Dataset records:
Content starts

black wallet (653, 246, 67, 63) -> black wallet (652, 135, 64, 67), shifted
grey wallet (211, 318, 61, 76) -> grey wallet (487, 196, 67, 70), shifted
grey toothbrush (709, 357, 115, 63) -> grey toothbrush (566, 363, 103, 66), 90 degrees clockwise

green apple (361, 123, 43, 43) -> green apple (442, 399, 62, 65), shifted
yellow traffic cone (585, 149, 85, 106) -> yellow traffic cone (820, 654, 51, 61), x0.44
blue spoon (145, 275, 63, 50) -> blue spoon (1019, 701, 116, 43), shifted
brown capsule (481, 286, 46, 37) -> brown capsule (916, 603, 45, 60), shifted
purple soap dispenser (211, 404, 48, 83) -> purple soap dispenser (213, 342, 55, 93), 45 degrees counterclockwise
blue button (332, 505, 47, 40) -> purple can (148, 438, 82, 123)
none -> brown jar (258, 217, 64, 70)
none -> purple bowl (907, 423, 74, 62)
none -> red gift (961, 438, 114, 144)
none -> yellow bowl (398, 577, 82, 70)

Content ends

→ **Assigned task**
What lines in the entries above hold "wallet"? Copy every one.

→ **Task response**
black wallet (653, 246, 67, 63) -> black wallet (652, 135, 64, 67), shifted
grey wallet (211, 318, 61, 76) -> grey wallet (487, 196, 67, 70), shifted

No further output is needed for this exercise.